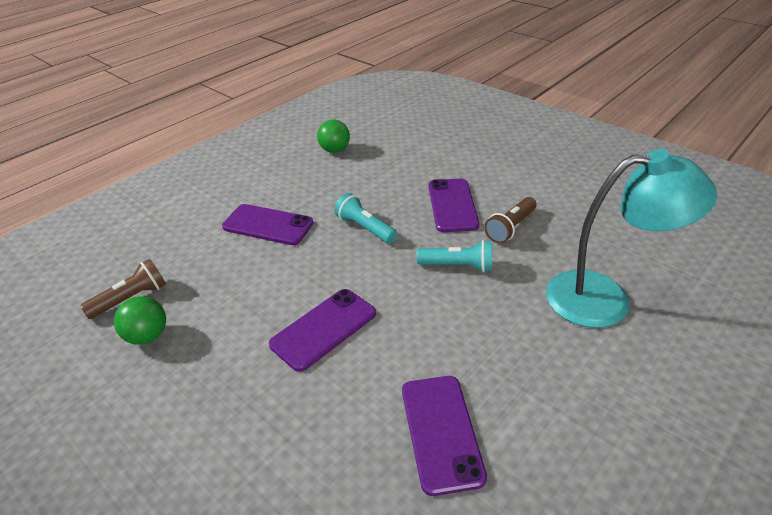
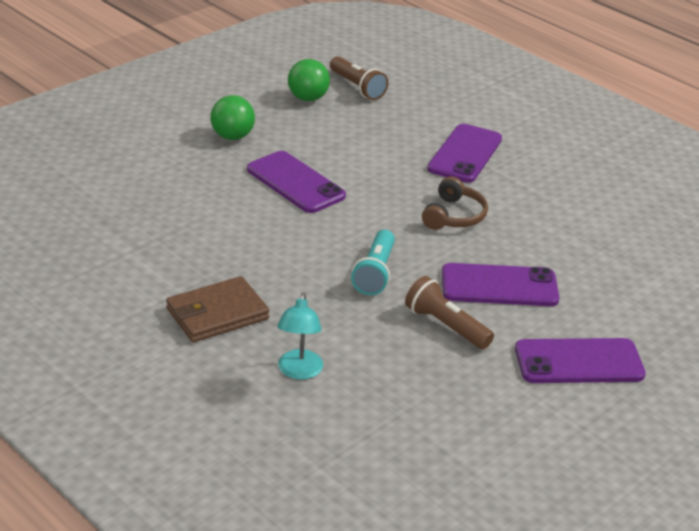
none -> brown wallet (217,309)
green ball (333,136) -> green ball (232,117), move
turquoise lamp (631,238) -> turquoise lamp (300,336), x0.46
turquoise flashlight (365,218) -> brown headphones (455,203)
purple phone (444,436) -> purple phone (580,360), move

__________________________________________________

About this exercise =
Without including any pictures, output each entry above exactly as it appears.

Answer box =
none -> brown wallet (217,309)
green ball (333,136) -> green ball (232,117), move
turquoise lamp (631,238) -> turquoise lamp (300,336), x0.46
turquoise flashlight (365,218) -> brown headphones (455,203)
purple phone (444,436) -> purple phone (580,360), move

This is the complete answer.